ACTIVITY:
So long as no pictures are carried over, output the records below exactly.

DATA:
--
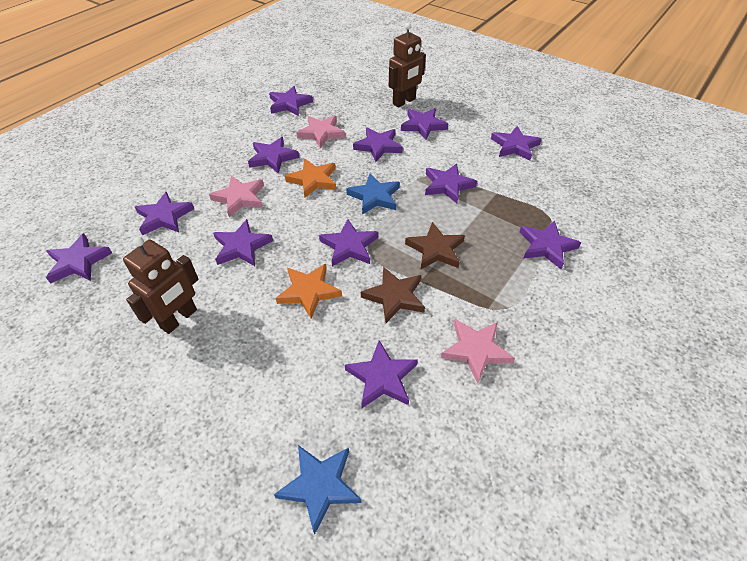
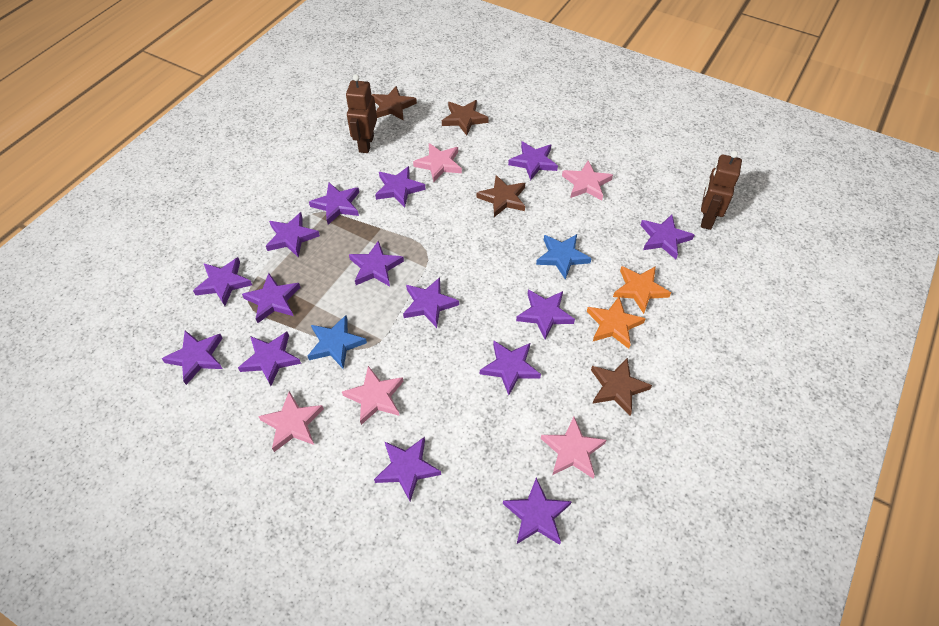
brown star: 2 -> 4
pink star: 3 -> 5
purple star: 12 -> 15

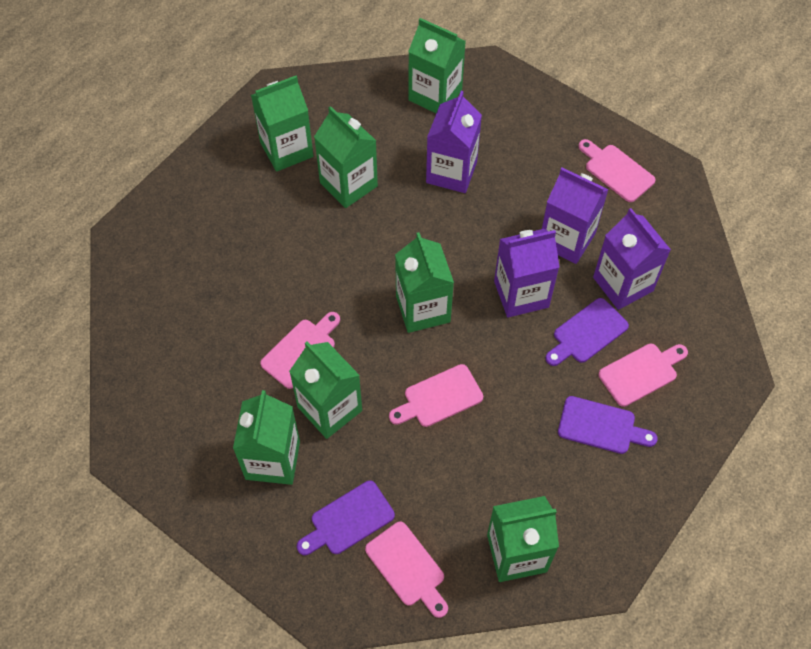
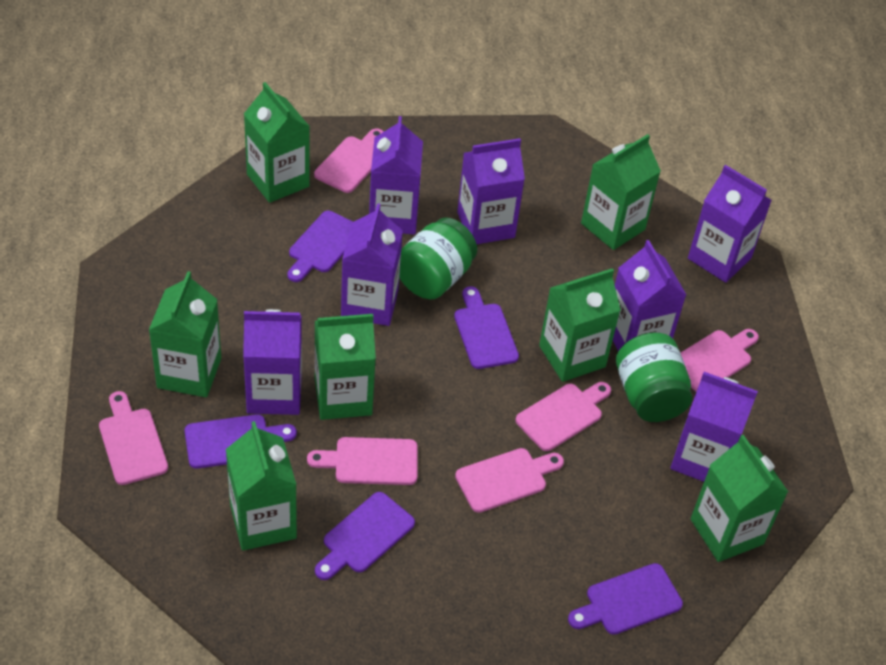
green jar: 0 -> 2
pink cutting board: 5 -> 6
purple carton: 4 -> 7
purple cutting board: 3 -> 5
--
RESULT FOR THIS EXERCISE:
brown star: 2 -> 4
pink star: 3 -> 5
purple star: 12 -> 15

green jar: 0 -> 2
pink cutting board: 5 -> 6
purple carton: 4 -> 7
purple cutting board: 3 -> 5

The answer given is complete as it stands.